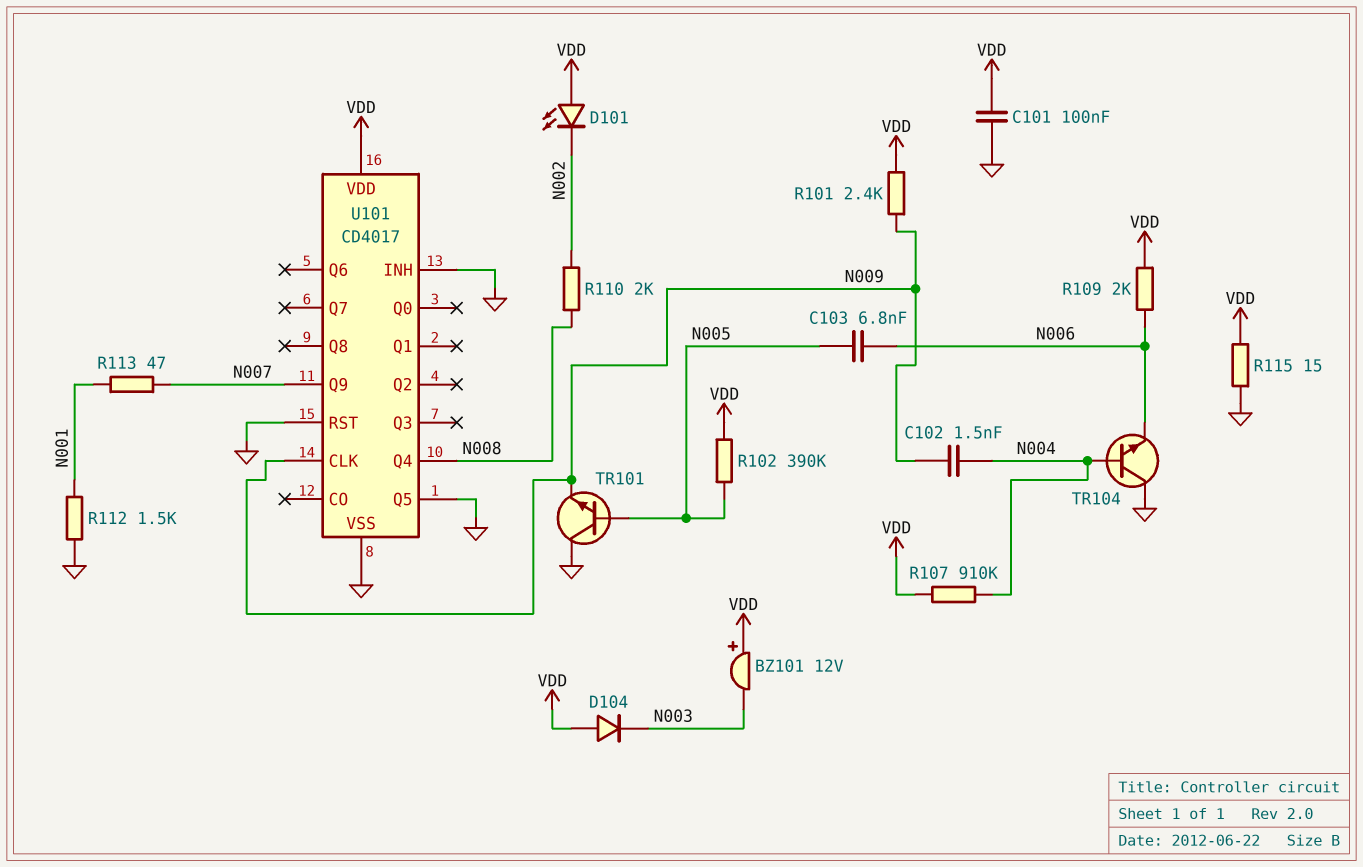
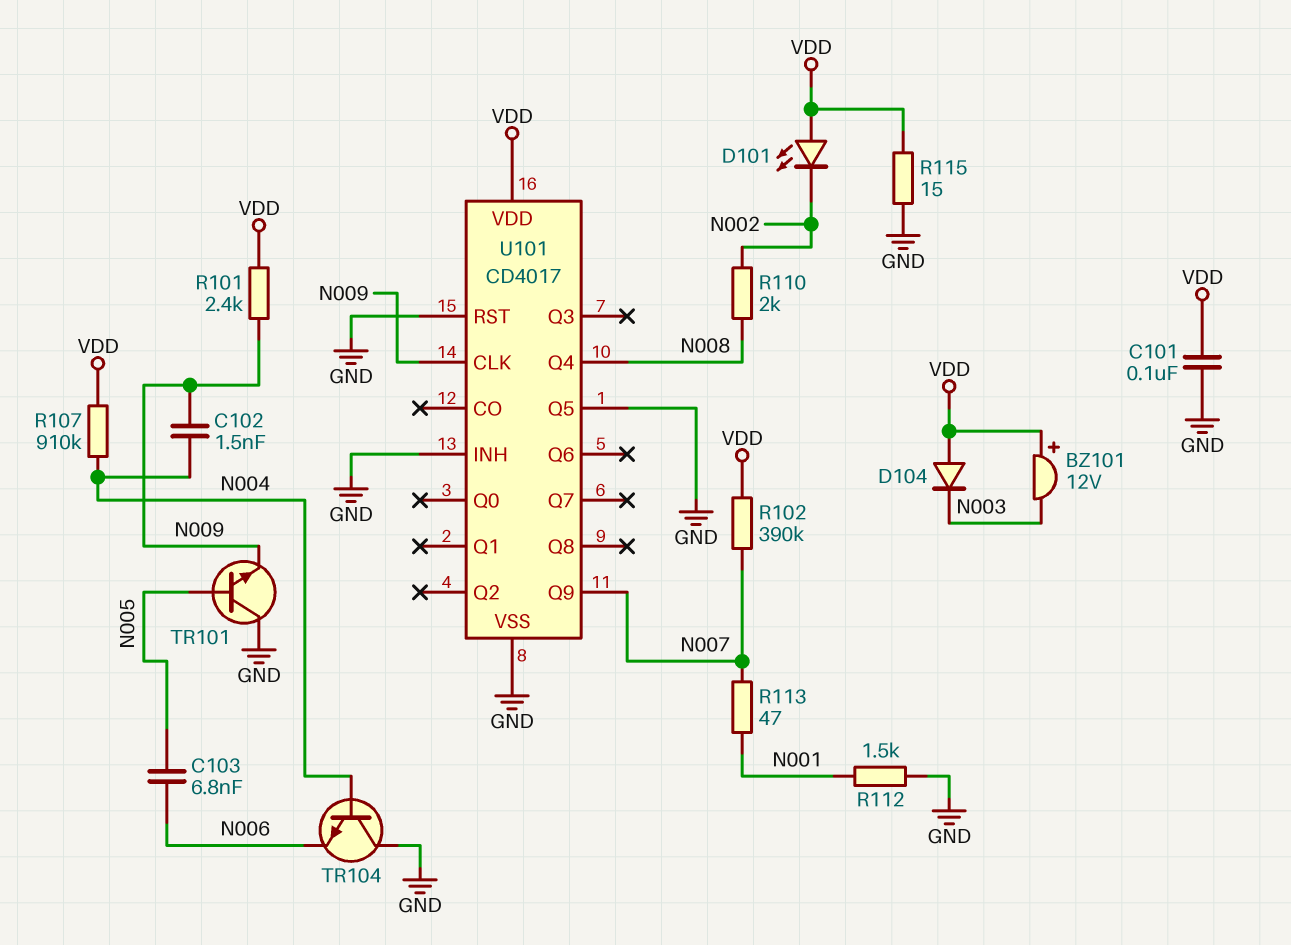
R102: 390k (N005, VDD) -> 390k (N007, VDD)
R109: 2k (N006, VDD) -> none

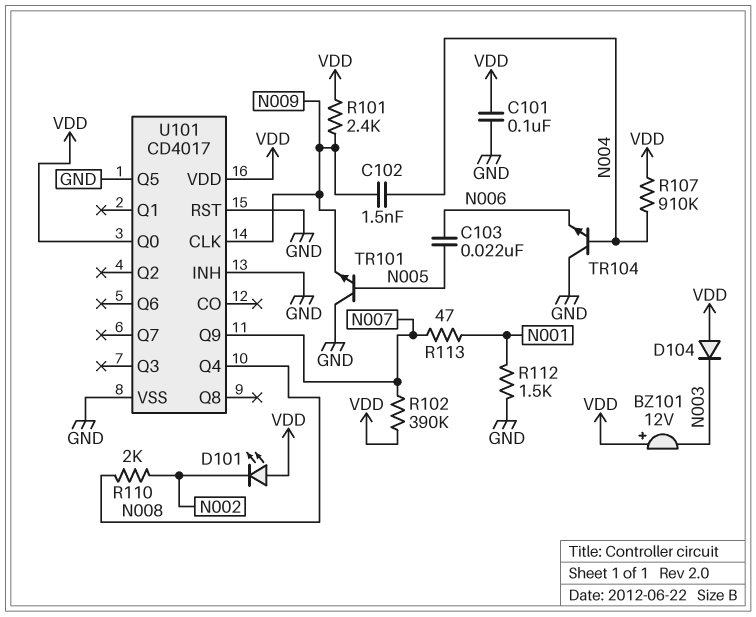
C103: 6.8nF (N005, N006) -> 22nF (N005, N006)
R115: 15 (GND, VDD) -> none
U101 pin Q0: none -> VDD

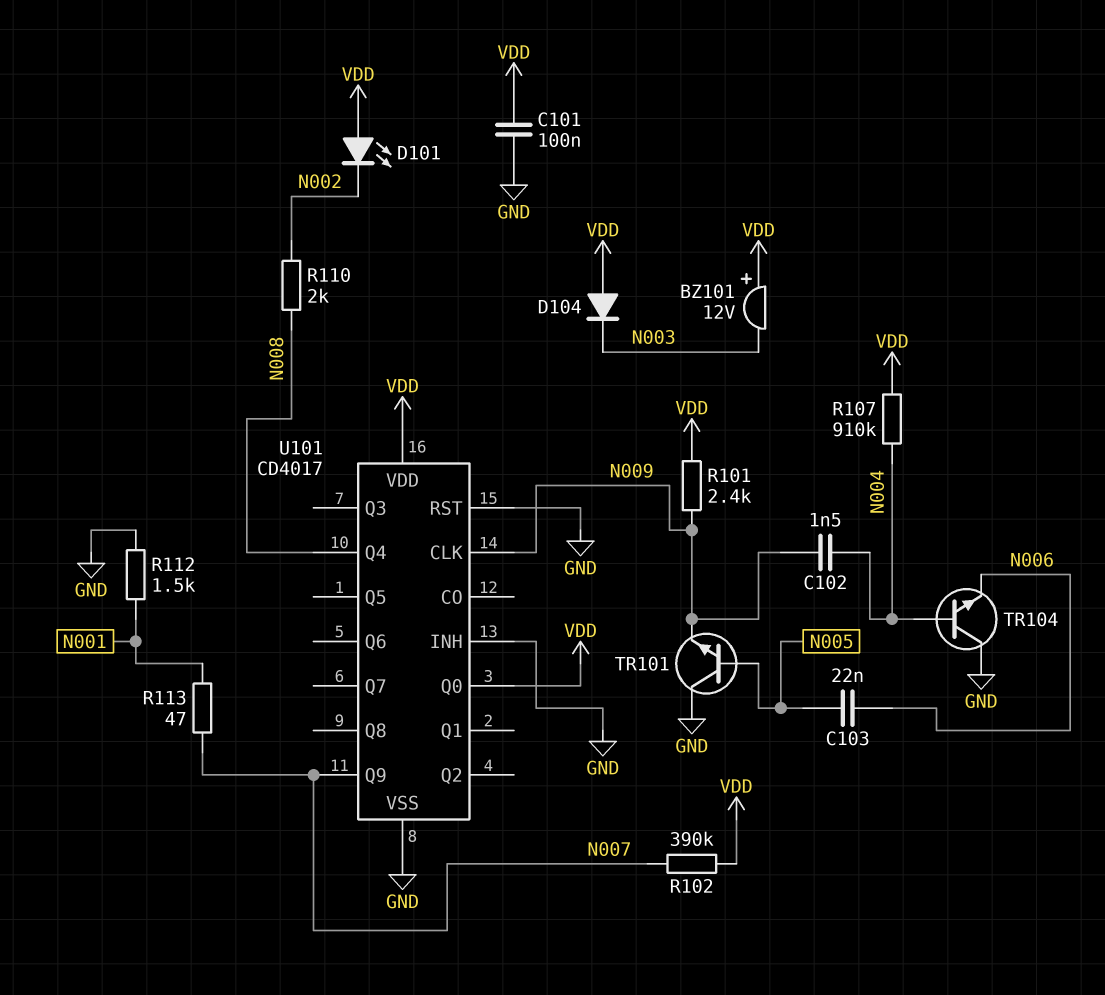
U101 pin Q5: GND -> none

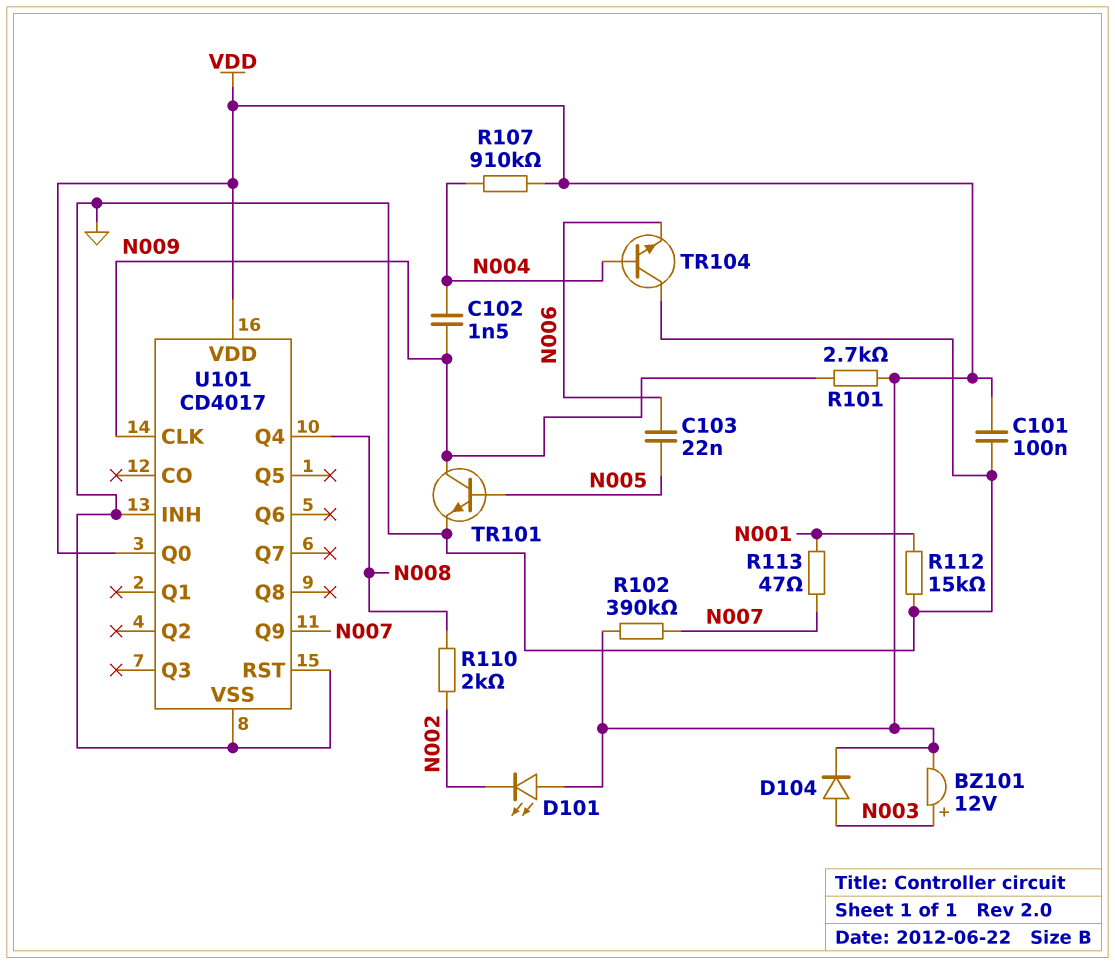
BZ101: buzzer 12V (plus VDD, minus N003) -> buzzer 12V (plus N003, minus VDD)
D104: diode (A VDD, K N003) -> diode (A N003, K VDD)
R101: 2.4k (N009, VDD) -> 2.7k (N009, VDD)
R112: 1.5k (GND, N001) -> 15k (GND, N001)
TR101: NPN (B N005, C GND, E N009) -> NPN (B N005, C N009, E GND)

----

» **EXERCISE OBJECTIVE**:
Each line from the one containing "BZ101: buzzer 12V" to the end of the listing above must be printed exactly, and no other line may appear.

» **SOLUTION**:
BZ101: buzzer 12V (plus VDD, minus N003) -> buzzer 12V (plus N003, minus VDD)
D104: diode (A VDD, K N003) -> diode (A N003, K VDD)
R101: 2.4k (N009, VDD) -> 2.7k (N009, VDD)
R112: 1.5k (GND, N001) -> 15k (GND, N001)
TR101: NPN (B N005, C GND, E N009) -> NPN (B N005, C N009, E GND)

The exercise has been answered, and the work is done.